■ PROMPT ■
Only the lines from the one containing "R3: 39k (SIG5, SIG24) -> 39k (IC7/PA0, SIG5)" to the end of the material are to be copied, exactly and in full; images stay out.

════════

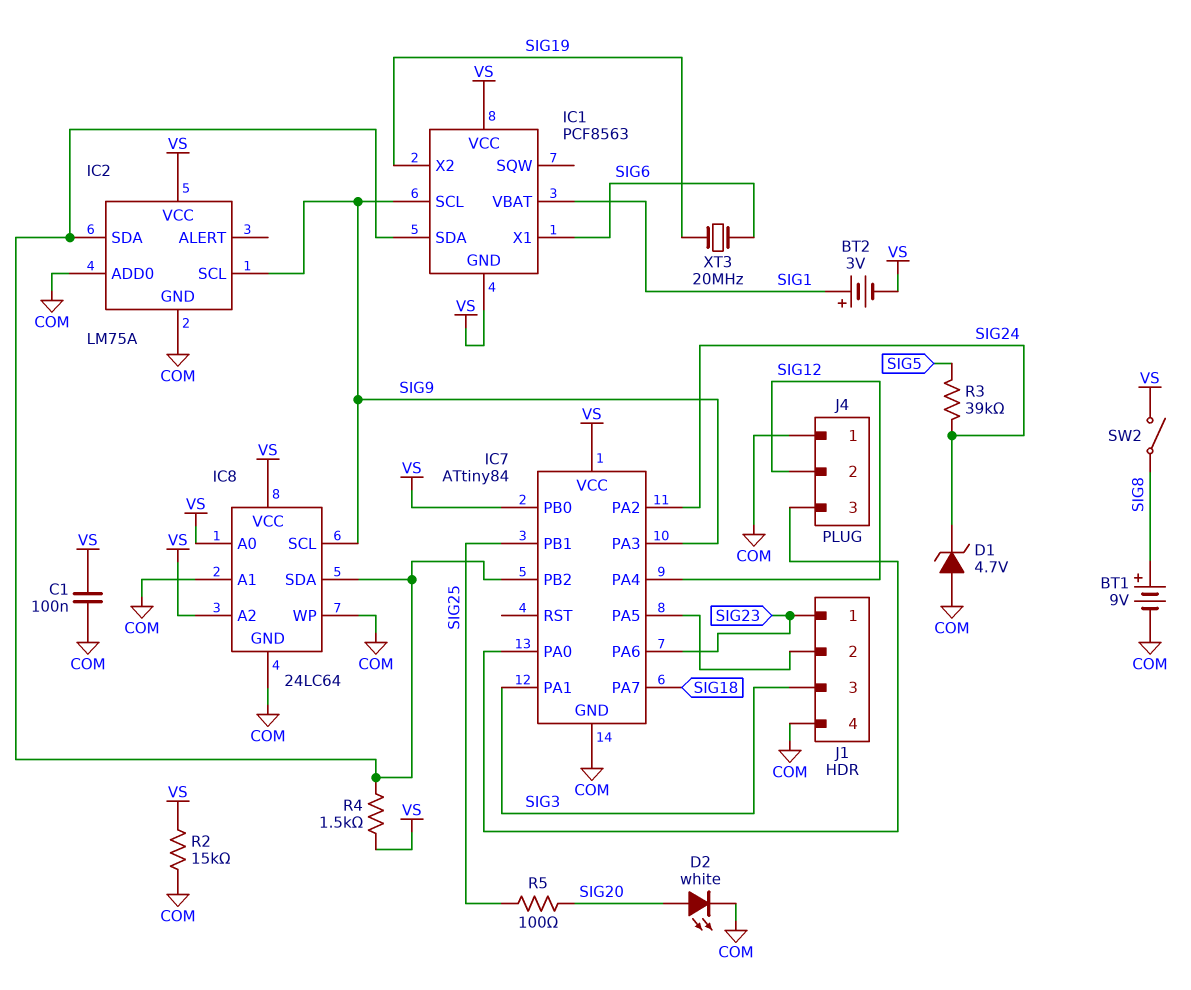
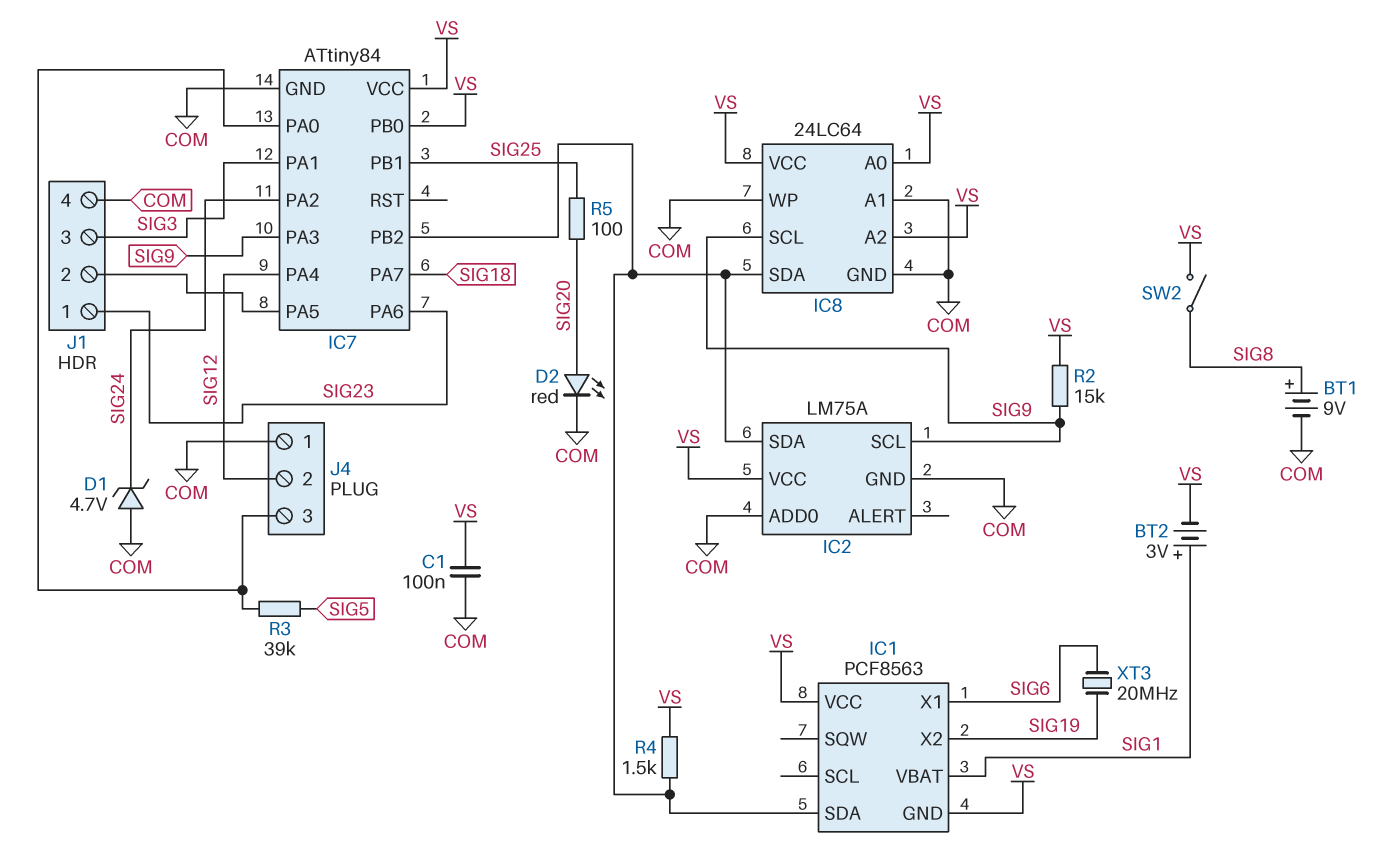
D2: LED white (A SIG20, K COM) -> LED red (A SIG20, K COM)
IC1 pin SCL: SIG9 -> none
R2: 15k (COM, VS) -> 15k (SIG9, VS)
R3: 39k (SIG5, SIG24) -> 39k (IC7/PA0, SIG5)

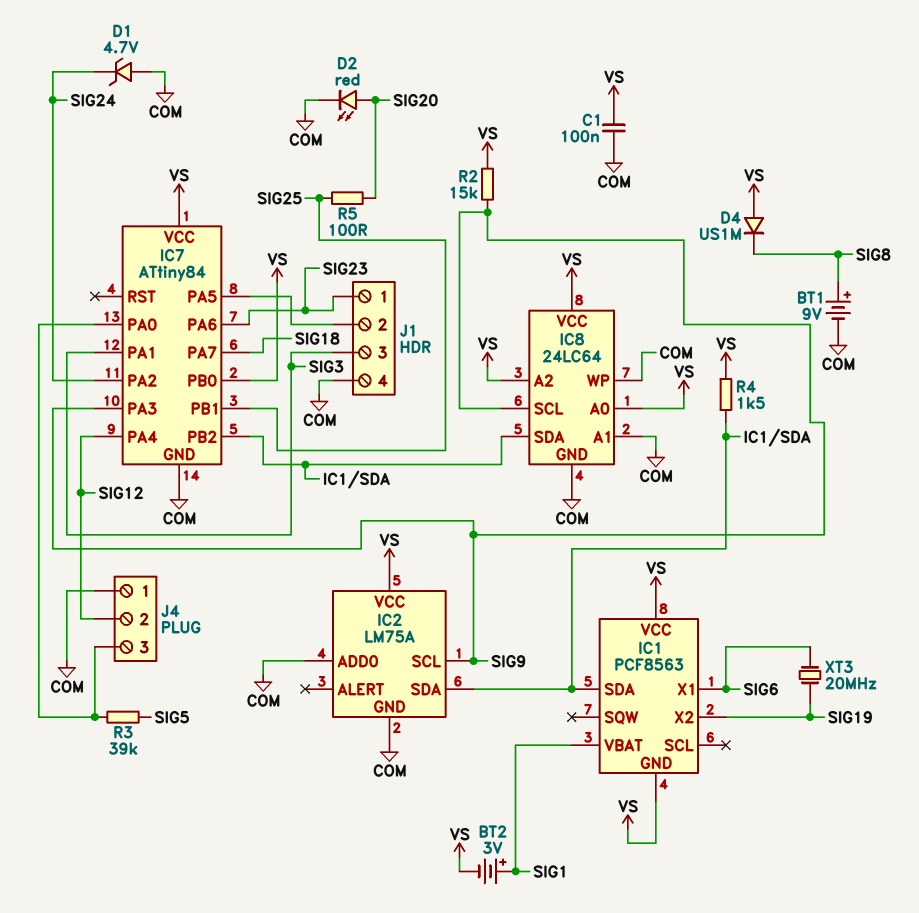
D4: none -> diode US1M (A VS, K SIG8)
SW2: switch (SIG8, VS) -> none

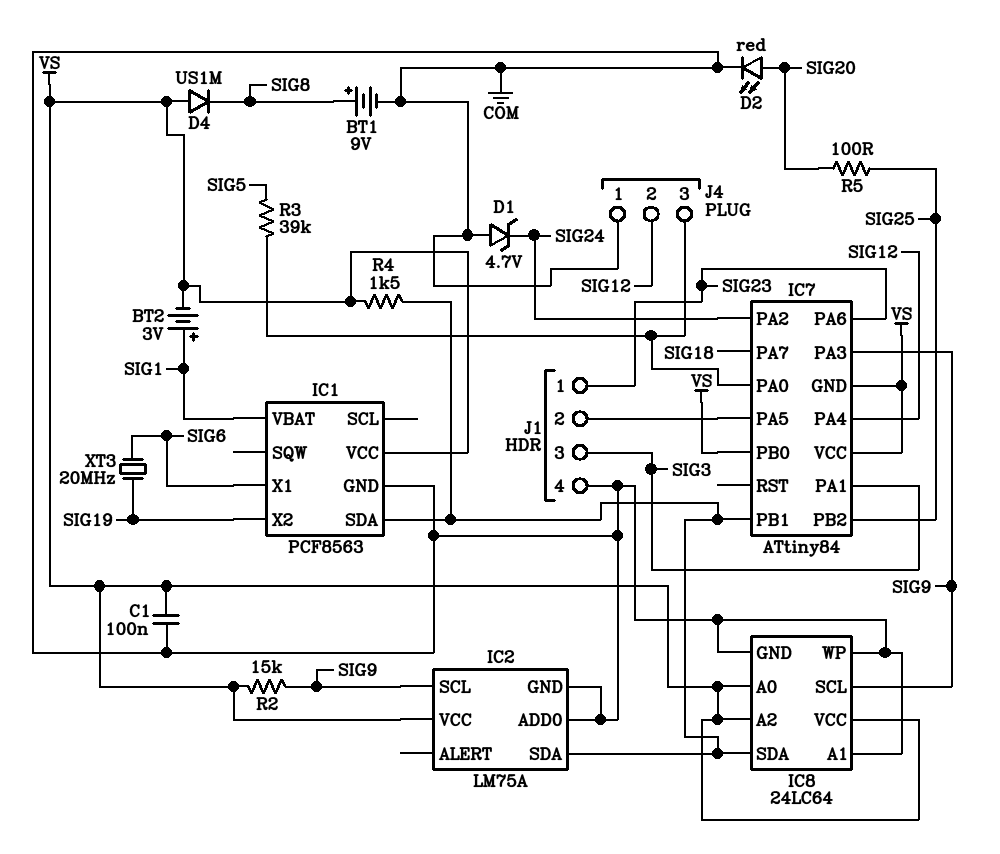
IC1 pin GND: VS -> COM
IC7 pin GND: COM -> VS
IC7 pin PB1: SIG25 -> IC1/SDA
IC7 pin PB2: IC1/SDA -> SIG25

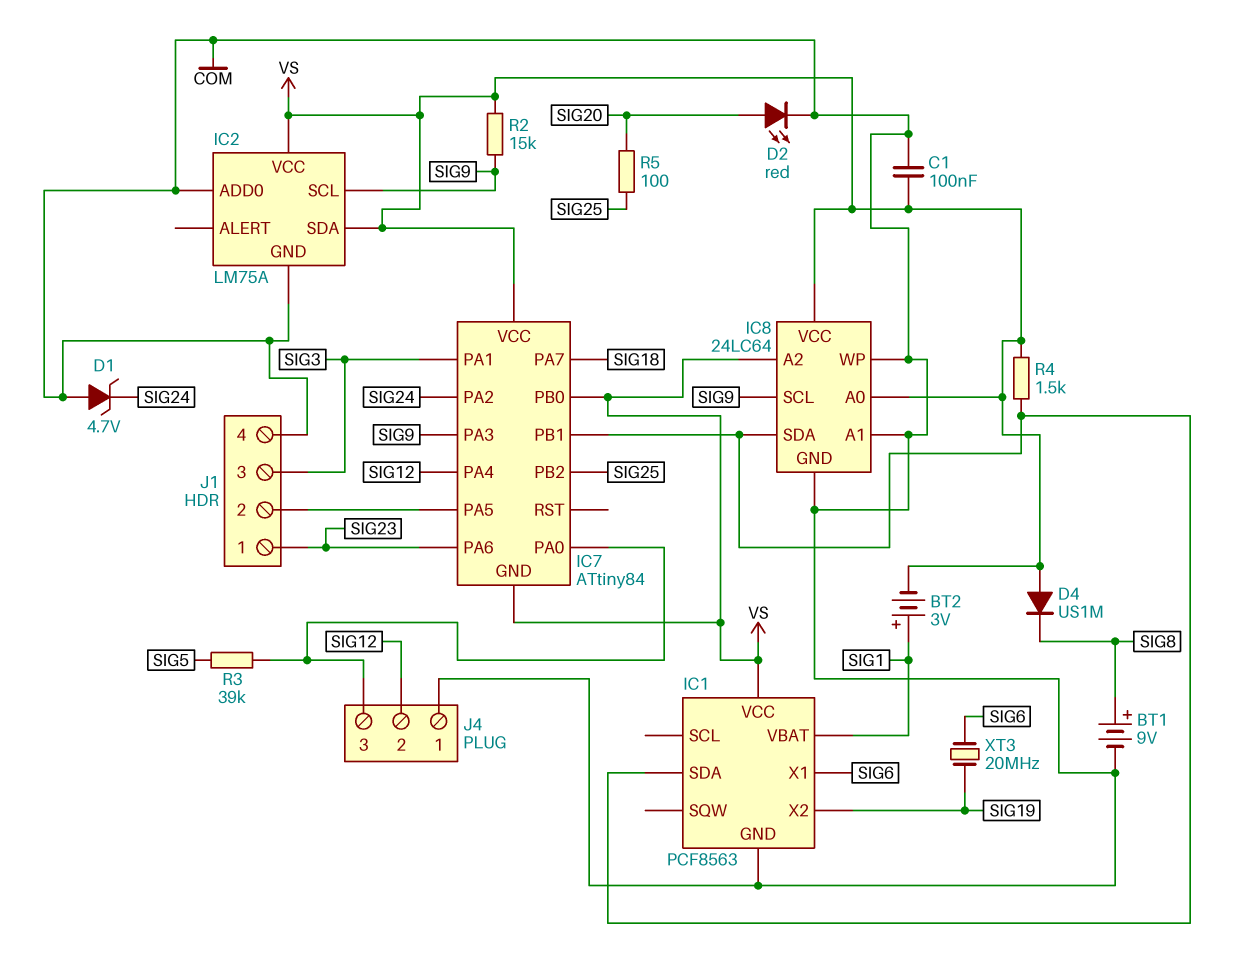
IC2 pin SDA: IC1/SDA -> VS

════════

■ OUTPUT ■
R3: 39k (SIG5, SIG24) -> 39k (IC7/PA0, SIG5)

D4: none -> diode US1M (A VS, K SIG8)
SW2: switch (SIG8, VS) -> none

IC1 pin GND: VS -> COM
IC7 pin GND: COM -> VS
IC7 pin PB1: SIG25 -> IC1/SDA
IC7 pin PB2: IC1/SDA -> SIG25

IC2 pin SDA: IC1/SDA -> VS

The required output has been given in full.